[Saved data entries]
---*---

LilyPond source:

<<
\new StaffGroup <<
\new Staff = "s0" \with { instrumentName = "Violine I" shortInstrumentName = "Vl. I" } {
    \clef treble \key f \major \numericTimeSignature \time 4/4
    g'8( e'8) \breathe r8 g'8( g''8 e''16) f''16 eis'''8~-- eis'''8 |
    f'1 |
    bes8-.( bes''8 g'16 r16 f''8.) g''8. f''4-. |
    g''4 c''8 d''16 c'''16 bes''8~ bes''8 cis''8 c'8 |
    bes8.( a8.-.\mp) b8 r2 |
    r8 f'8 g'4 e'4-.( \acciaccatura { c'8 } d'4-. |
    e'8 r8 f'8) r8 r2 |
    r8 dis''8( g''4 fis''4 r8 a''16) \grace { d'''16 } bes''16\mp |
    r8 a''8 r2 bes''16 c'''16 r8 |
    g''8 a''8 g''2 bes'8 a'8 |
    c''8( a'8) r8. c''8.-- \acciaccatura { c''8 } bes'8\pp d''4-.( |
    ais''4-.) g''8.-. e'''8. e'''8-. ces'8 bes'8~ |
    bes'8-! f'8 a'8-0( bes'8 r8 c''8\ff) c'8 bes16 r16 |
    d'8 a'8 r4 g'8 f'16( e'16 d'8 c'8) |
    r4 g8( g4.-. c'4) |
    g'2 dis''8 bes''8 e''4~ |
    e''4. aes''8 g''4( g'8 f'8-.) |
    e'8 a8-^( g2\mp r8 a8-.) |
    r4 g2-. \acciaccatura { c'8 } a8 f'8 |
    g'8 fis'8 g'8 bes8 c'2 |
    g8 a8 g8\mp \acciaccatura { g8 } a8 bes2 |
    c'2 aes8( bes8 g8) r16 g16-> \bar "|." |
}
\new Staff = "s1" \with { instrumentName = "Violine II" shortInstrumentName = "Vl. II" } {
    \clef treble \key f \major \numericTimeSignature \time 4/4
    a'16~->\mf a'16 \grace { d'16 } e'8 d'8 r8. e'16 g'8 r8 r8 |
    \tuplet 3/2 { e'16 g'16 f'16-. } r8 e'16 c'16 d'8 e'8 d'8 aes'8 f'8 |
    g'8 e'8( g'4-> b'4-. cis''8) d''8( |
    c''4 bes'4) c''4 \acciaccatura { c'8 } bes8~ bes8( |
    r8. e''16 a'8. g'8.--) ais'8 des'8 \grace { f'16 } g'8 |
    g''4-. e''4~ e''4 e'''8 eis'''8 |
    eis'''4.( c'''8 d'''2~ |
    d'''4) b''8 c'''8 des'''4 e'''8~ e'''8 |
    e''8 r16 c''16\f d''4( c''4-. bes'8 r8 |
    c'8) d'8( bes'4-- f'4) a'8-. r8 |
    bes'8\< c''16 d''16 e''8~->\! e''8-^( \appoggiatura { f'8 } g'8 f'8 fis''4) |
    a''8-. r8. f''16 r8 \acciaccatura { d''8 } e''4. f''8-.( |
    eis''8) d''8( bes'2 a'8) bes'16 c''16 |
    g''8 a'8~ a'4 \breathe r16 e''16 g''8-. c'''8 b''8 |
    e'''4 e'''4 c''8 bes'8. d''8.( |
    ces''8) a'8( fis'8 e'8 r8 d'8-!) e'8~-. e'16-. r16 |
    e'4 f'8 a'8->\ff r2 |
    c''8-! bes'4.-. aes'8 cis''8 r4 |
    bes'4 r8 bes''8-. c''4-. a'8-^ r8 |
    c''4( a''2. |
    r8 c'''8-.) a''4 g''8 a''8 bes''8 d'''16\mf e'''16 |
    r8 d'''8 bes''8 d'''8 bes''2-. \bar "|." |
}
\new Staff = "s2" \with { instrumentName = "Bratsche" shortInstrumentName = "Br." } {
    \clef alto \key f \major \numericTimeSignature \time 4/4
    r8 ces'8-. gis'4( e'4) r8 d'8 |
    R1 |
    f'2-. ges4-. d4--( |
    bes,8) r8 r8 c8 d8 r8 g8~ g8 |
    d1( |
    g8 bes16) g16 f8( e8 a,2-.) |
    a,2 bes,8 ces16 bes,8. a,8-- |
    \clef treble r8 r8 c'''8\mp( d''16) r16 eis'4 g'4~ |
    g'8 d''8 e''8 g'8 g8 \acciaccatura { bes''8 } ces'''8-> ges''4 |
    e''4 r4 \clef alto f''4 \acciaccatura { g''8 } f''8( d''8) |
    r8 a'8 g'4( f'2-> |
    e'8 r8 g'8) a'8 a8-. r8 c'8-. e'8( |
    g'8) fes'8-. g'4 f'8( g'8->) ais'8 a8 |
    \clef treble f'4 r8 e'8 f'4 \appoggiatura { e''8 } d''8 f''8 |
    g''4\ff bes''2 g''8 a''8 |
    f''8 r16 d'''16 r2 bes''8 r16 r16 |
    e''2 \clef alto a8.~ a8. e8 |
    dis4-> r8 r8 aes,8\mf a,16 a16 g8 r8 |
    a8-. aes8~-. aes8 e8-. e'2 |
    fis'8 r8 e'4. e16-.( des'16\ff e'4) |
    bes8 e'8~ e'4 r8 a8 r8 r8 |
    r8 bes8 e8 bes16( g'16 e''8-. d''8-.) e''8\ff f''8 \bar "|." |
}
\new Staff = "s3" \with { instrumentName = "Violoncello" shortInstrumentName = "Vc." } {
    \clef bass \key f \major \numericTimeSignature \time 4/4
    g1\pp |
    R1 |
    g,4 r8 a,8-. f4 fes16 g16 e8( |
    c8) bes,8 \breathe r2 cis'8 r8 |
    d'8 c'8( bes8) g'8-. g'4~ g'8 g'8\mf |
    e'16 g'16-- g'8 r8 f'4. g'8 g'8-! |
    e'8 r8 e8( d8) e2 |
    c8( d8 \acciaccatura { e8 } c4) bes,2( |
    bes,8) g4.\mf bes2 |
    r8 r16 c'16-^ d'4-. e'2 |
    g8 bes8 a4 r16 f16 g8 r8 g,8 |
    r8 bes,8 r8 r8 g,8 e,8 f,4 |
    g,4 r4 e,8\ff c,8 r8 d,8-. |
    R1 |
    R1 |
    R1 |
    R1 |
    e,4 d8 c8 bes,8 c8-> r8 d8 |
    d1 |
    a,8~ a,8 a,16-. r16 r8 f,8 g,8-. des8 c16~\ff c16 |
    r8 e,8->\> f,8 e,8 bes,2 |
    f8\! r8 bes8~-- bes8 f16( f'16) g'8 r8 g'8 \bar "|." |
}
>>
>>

---*---

(Aim of the exercise) Count the lines in the rows that contain the string "time", treating uppercase and lowercase as different. Give only the number.

(Exercise result) 4